WHAT YOU NEED TO DO - Among the lines of these entries, how many hold the word "item"? State only the number.
☆ ☆ ☆
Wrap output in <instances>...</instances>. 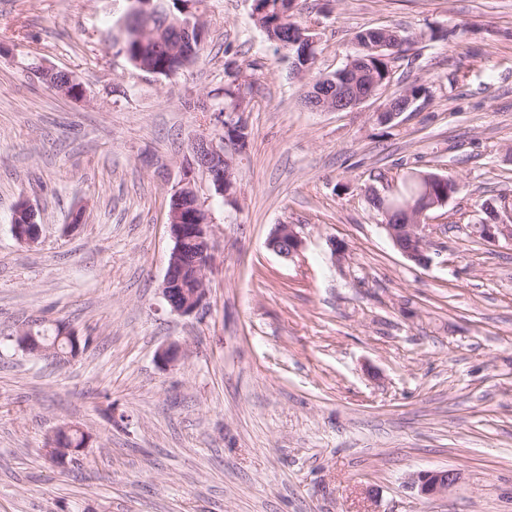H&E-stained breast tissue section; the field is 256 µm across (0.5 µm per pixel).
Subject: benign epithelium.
I'll list each match as a JSON object with an SVG mask.
<instances>
[{"label":"benign epithelium","mask_w":512,"mask_h":512,"mask_svg":"<svg viewBox=\"0 0 512 512\" xmlns=\"http://www.w3.org/2000/svg\"><path fill=\"white\" fill-rule=\"evenodd\" d=\"M316 38L306 34L302 29L297 33V41L290 42L292 47H300L305 57L314 55ZM334 90H318L311 94L309 108L322 112H347L375 99L388 85L378 78L375 71L347 59L345 65L336 70ZM400 100L403 107L411 104L409 93L401 90L386 98L375 111V117L390 123L400 116L395 100ZM230 123L224 126V133L200 134L191 143V164L204 174L212 186L224 195V200L233 202L237 193L235 159L246 150L249 131L245 113L232 112ZM179 194L187 201L183 206H175L169 210L168 225L173 246L171 248L168 267L162 284V295L172 311L181 315L197 312L207 298V272L214 265V249L211 241L208 210L196 189L189 183L178 188ZM454 196L453 191L440 194L439 198L423 206L394 207L383 204L379 214L383 218L381 227L386 231L395 247L407 260L417 266H425L430 262V225L424 223L427 212L444 207ZM487 218L475 225V232L487 241H497L503 237L512 241V225L506 224L501 218L499 208L493 202L483 206ZM27 216V223L20 224L17 218ZM36 210L27 201L19 202L12 218V232L23 245L32 246L39 238V230L35 225ZM191 239L199 246L198 258L189 264L185 260L183 243ZM303 241L294 224H277L271 232L267 246L274 253L291 258L298 254ZM17 345L28 353L43 356L48 349L33 343L29 327L22 328L13 337ZM459 480V473L454 469L426 470L411 478V485L418 488L423 496L446 495Z\"/></svg>","instance_id":"benign-epithelium-1"}]
</instances>
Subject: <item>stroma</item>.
I'll return each mask as SVG.
<instances>
[{
    "label": "stroma",
    "mask_w": 512,
    "mask_h": 512,
    "mask_svg": "<svg viewBox=\"0 0 512 512\" xmlns=\"http://www.w3.org/2000/svg\"><path fill=\"white\" fill-rule=\"evenodd\" d=\"M112 3L0 0V512H512V241L473 231L485 202L512 205V0H301L317 76L356 31L417 34L393 69L423 92L389 124L373 101L304 106L252 0H202L200 58L170 77L113 48ZM37 61L82 97L38 82ZM230 72L250 131L232 205L190 165ZM417 171L458 183L427 215L426 267L365 195ZM184 181L215 248L193 315L161 291ZM22 200L31 247L11 228ZM277 224L296 225L299 255L268 248ZM35 318L84 348L21 351ZM65 426L88 436L81 464L45 453ZM434 469L458 472L448 495L411 487ZM24 213L27 216V223L20 224L17 218ZM36 218V210L27 201L19 202L14 210L12 218V232L15 238L23 245L32 246L39 238V230L37 225L33 224Z\"/></svg>",
    "instance_id": "stroma-1"
}]
</instances>
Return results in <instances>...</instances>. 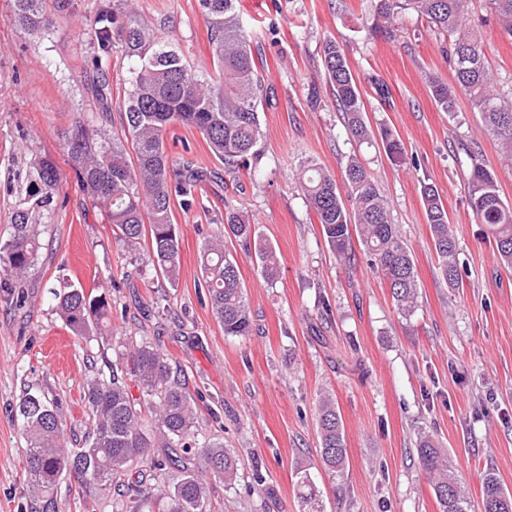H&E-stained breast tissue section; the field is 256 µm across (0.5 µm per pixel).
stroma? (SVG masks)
<instances>
[{
	"mask_svg": "<svg viewBox=\"0 0 512 512\" xmlns=\"http://www.w3.org/2000/svg\"><path fill=\"white\" fill-rule=\"evenodd\" d=\"M101 0H77L34 37L17 26L12 0H0V239L10 232L17 191L34 159L50 157L62 180L29 276L0 287V507L31 512L16 408L24 388L57 400L69 442L90 424L84 398L95 371L131 369L144 341L168 355L202 399L201 435L223 442L238 460L232 485L210 488L211 512H303L296 472L309 470L325 512H440L417 464L419 433L439 439L473 502L481 476L494 469L512 492V272L498 262L493 237L468 205L471 154L494 170L501 198L512 206V162L500 154L466 98L443 112L429 77L452 79L444 38L415 13L400 17L395 39L372 32L375 0H239L257 66L273 92L261 114L260 160L227 175L223 190L196 188L190 207L175 206L180 240L176 282L140 270L105 214L81 190L65 135L76 120H98L85 77L98 45L86 20ZM163 37L199 69L212 67L208 24L197 0H136ZM468 22L505 96H512V38L489 0H469ZM344 49L371 127L388 126L415 168L358 149L336 110L321 65L323 43ZM387 95H379L378 84ZM173 160L211 169L220 164L193 128H171ZM359 154L386 200L417 270L419 307L397 314L390 290L362 247L354 263L326 244L296 176L311 157L343 179ZM435 184L458 239L461 282L449 289L438 269L421 197ZM248 211L275 247L281 275L262 278L255 257L239 246L238 261L252 332L225 335L202 286L199 251L224 231L223 199ZM75 285L105 295L112 307L101 334L71 333L53 291ZM330 391L348 448L343 478L330 479L317 456V400ZM56 512H114L118 489L82 493L63 477L53 491Z\"/></svg>",
	"mask_w": 512,
	"mask_h": 512,
	"instance_id": "1",
	"label": "stroma"
}]
</instances>
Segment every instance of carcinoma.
Segmentation results:
<instances>
[{"mask_svg":"<svg viewBox=\"0 0 512 512\" xmlns=\"http://www.w3.org/2000/svg\"><path fill=\"white\" fill-rule=\"evenodd\" d=\"M13 20L33 36L52 26V11L66 9L72 0H12ZM134 0H112L90 19V33L104 45L117 37L127 60L124 99L120 105L121 133L105 127L109 113L105 84L94 81L92 91L101 103V124L75 122L67 132L72 167L83 192L104 208L113 232L123 245L137 251L146 245V263L169 281L180 270V245L174 222V197L186 196L212 172L190 162L169 159L165 139L171 127H193L204 137L224 172L234 173L248 159L259 160L262 136L260 113L272 88L260 74L240 14L238 0H198L207 19L208 38L216 76H204L183 58L178 48L160 37L156 28L138 18ZM466 0H377L373 33L396 37V22L411 11L445 36L451 37L450 59L455 87L442 77L429 80L433 100L448 113L456 111V92L479 113L486 131L505 157L512 159V98L500 95L481 42L467 25ZM505 33L512 36V0H490ZM322 68L349 134L357 145L381 144L396 167L414 165L392 130L372 129L364 118V104L348 64L336 41L323 45ZM467 178L468 200L477 220L494 238L501 262L512 269V208L499 195L494 172L471 156ZM298 176L307 206L313 210L322 235L337 257L349 261L352 237H357L371 267L390 288L398 312L409 316L418 307V279L412 254L368 170L353 155L345 168L346 206L336 179L317 163L299 165ZM61 173L52 159L34 161L28 185L14 205L9 237L0 242V271L16 281L25 279L37 264L43 243L38 217L53 210ZM427 223L448 288L459 285L456 235L437 187L421 185ZM235 239L247 254L255 255L262 277L275 282L280 260L258 233L248 214L224 202V237L206 241L200 250V269L208 301L224 335L245 337L251 332V312L245 297L238 262L224 245ZM55 308L75 336L99 328L109 315L105 297L72 287L55 295ZM141 396L133 397L122 368L114 364L109 375L87 384V415L92 427L82 445L67 446L58 407L48 394L28 390L17 412L26 442V467L34 512H56L47 496L65 475L81 486L101 490L114 480L136 474L127 489L136 493L132 512L148 506L142 483H156L157 512H209V489L214 482L232 484L237 474L235 457L216 440L196 435V400L186 379L174 374L168 357L148 342L132 353ZM165 438L163 452L155 453V438L144 419ZM319 455L329 477H343L347 459L344 424L332 395L317 404ZM418 462L427 476L441 512H473L474 504L460 485L455 467L437 440L420 436ZM172 472L179 479L169 486ZM299 499L305 512H324L320 492L307 470L296 473ZM482 512H512V493L488 470L482 478Z\"/></svg>","mask_w":512,"mask_h":512,"instance_id":"1","label":"carcinoma"}]
</instances>
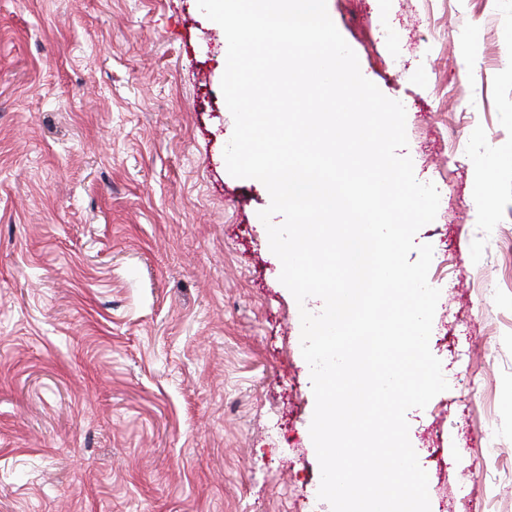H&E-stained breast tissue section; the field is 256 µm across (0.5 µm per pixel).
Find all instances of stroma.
I'll use <instances>...</instances> for the list:
<instances>
[{
    "label": "stroma",
    "mask_w": 512,
    "mask_h": 512,
    "mask_svg": "<svg viewBox=\"0 0 512 512\" xmlns=\"http://www.w3.org/2000/svg\"><path fill=\"white\" fill-rule=\"evenodd\" d=\"M327 10L439 192L415 241L449 388L407 413L430 512H512V0ZM226 58L197 0H0V512H332L316 303L227 171ZM504 162V159L496 153H487L480 156L476 165L481 168L486 178L481 184L477 198L479 202L486 208L489 209L495 205L496 198L493 191V184L491 180V173Z\"/></svg>",
    "instance_id": "stroma-1"
}]
</instances>
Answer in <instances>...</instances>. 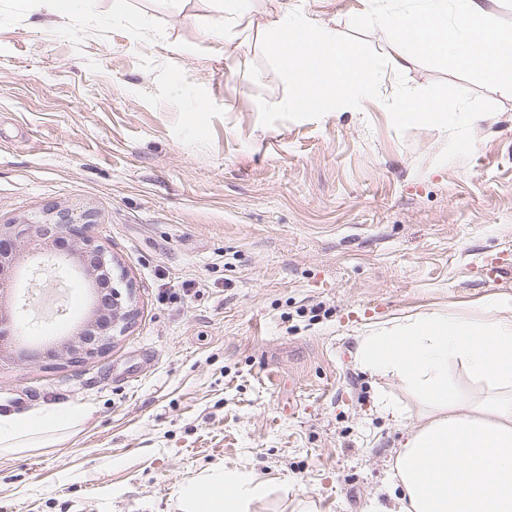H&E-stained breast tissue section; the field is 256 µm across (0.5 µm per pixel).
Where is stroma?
<instances>
[{
    "instance_id": "stroma-1",
    "label": "stroma",
    "mask_w": 512,
    "mask_h": 512,
    "mask_svg": "<svg viewBox=\"0 0 512 512\" xmlns=\"http://www.w3.org/2000/svg\"><path fill=\"white\" fill-rule=\"evenodd\" d=\"M295 2L335 18L373 94L292 111L259 30L200 37L217 0L179 14L130 0L120 28L107 0L38 27L0 10V219L95 207L137 309L102 356L0 366V407L88 413L0 455V512H179L181 486L217 467L268 481L254 512L392 508L388 465L421 403L360 366V338L512 295V99L441 58L395 71L391 32L360 0ZM408 92L457 93L473 120L400 122ZM64 283L65 316L38 319L32 344L87 314L85 285Z\"/></svg>"
}]
</instances>
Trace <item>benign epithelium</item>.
Masks as SVG:
<instances>
[{"label":"benign epithelium","instance_id":"benign-epithelium-1","mask_svg":"<svg viewBox=\"0 0 512 512\" xmlns=\"http://www.w3.org/2000/svg\"><path fill=\"white\" fill-rule=\"evenodd\" d=\"M99 214L93 208H71L50 202L35 217H20L0 224V299L22 272L26 248L35 244L45 251L43 273L65 265L92 290V309L70 337L29 348L23 345L25 324L0 311V364L38 362L47 357L64 363L92 359L123 335L136 315L133 286L119 260L90 235Z\"/></svg>","mask_w":512,"mask_h":512}]
</instances>
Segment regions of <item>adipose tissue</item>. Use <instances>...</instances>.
Here are the masks:
<instances>
[{
    "instance_id": "obj_1",
    "label": "adipose tissue",
    "mask_w": 512,
    "mask_h": 512,
    "mask_svg": "<svg viewBox=\"0 0 512 512\" xmlns=\"http://www.w3.org/2000/svg\"><path fill=\"white\" fill-rule=\"evenodd\" d=\"M15 13L72 18L92 13L95 0H6ZM398 48L397 69L412 50L451 59L458 70L481 73L512 99V31L495 26L488 0H414L400 15L385 16ZM260 29L279 51L293 88L290 107L329 112L371 92V76L357 50L331 20L296 14L291 4ZM399 121L455 126L467 119L458 95L404 94ZM511 296H490L478 318L441 312L394 319L362 336L358 359L371 374L397 378L422 403V421L406 435L393 464L401 490L397 512H512ZM486 385L467 397L450 364ZM85 414L50 408L0 411V454L45 448L58 433L81 425ZM269 493L257 474L214 470L180 489L181 512H251Z\"/></svg>"
}]
</instances>
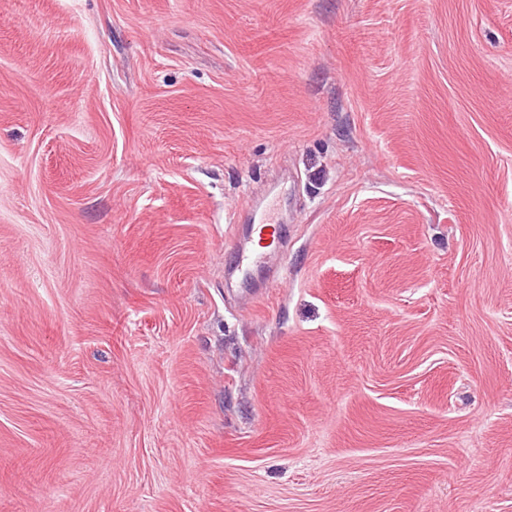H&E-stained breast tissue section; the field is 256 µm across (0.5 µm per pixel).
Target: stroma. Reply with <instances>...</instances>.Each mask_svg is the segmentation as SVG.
<instances>
[{
	"label": "stroma",
	"instance_id": "35a3bbf8",
	"mask_svg": "<svg viewBox=\"0 0 512 512\" xmlns=\"http://www.w3.org/2000/svg\"><path fill=\"white\" fill-rule=\"evenodd\" d=\"M0 512H512V0H0ZM252 220L254 224H257L256 227L253 226L252 228V233L257 234V243H253L250 247V242L245 245L238 241V248L233 253L236 263L234 268L245 277L255 266L265 262V254L261 251V249L267 247L265 242L268 240L273 242L279 235L277 224L271 223L266 205L253 211Z\"/></svg>",
	"mask_w": 512,
	"mask_h": 512
}]
</instances>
☆ ☆ ☆
COMPLETE ANSWER - 3